Please repeat every line of the material below word for word, leaving the pictures out of your answer.

(Stored data entries)
◆ ◆ ◆ ◆
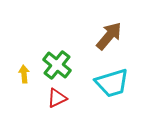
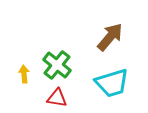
brown arrow: moved 1 px right, 1 px down
red triangle: rotated 35 degrees clockwise
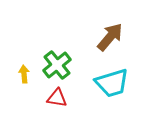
green cross: rotated 12 degrees clockwise
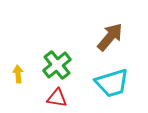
yellow arrow: moved 6 px left
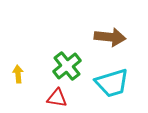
brown arrow: rotated 56 degrees clockwise
green cross: moved 10 px right, 1 px down
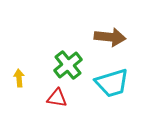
green cross: moved 1 px right, 1 px up
yellow arrow: moved 1 px right, 4 px down
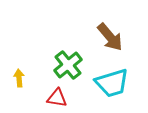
brown arrow: rotated 44 degrees clockwise
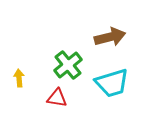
brown arrow: rotated 64 degrees counterclockwise
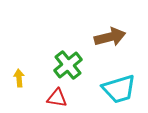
cyan trapezoid: moved 7 px right, 6 px down
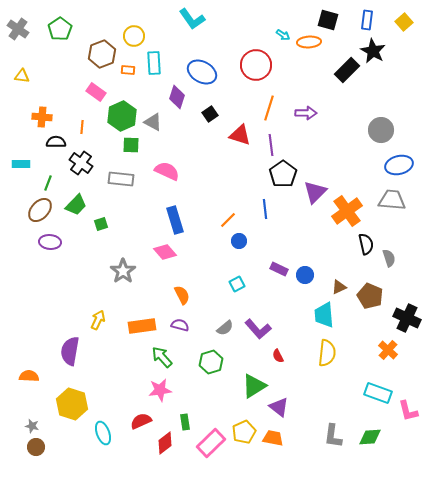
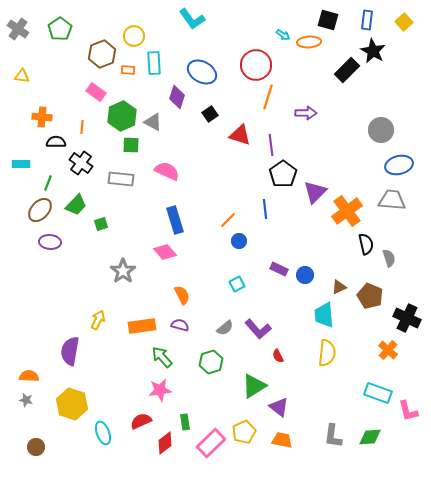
orange line at (269, 108): moved 1 px left, 11 px up
gray star at (32, 426): moved 6 px left, 26 px up
orange trapezoid at (273, 438): moved 9 px right, 2 px down
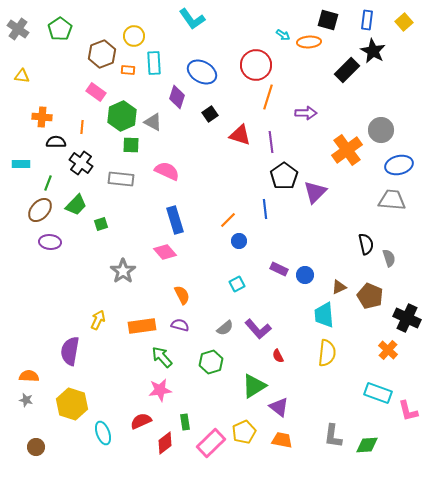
purple line at (271, 145): moved 3 px up
black pentagon at (283, 174): moved 1 px right, 2 px down
orange cross at (347, 211): moved 61 px up
green diamond at (370, 437): moved 3 px left, 8 px down
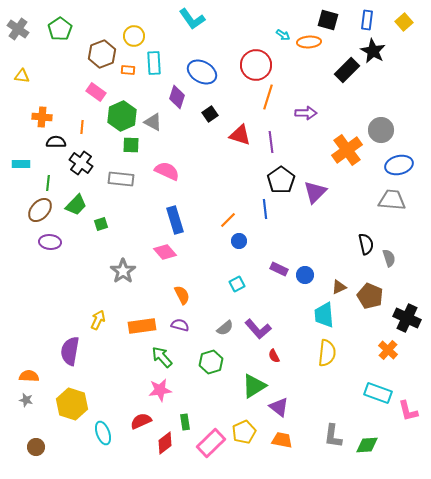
black pentagon at (284, 176): moved 3 px left, 4 px down
green line at (48, 183): rotated 14 degrees counterclockwise
red semicircle at (278, 356): moved 4 px left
◆ ◆ ◆ ◆
ANSWER FOR THE TASK:
brown arrow: moved 1 px right, 1 px down
red triangle: rotated 35 degrees clockwise
green cross: rotated 12 degrees clockwise
yellow arrow: moved 6 px left
brown arrow: rotated 56 degrees clockwise
green cross: moved 10 px right, 1 px down
green cross: moved 1 px right, 1 px up
yellow arrow: moved 1 px right, 4 px down
brown arrow: rotated 44 degrees clockwise
brown arrow: rotated 64 degrees counterclockwise
cyan trapezoid: moved 7 px right, 6 px down
orange line at (269, 108): moved 1 px left, 11 px up
gray star at (32, 426): moved 6 px left, 26 px up
orange trapezoid at (273, 438): moved 9 px right, 2 px down
purple line at (271, 145): moved 3 px up
black pentagon at (283, 174): moved 1 px right, 2 px down
orange cross at (347, 211): moved 61 px up
green diamond at (370, 437): moved 3 px left, 8 px down
black pentagon at (284, 176): moved 3 px left, 4 px down
green line at (48, 183): rotated 14 degrees counterclockwise
red semicircle at (278, 356): moved 4 px left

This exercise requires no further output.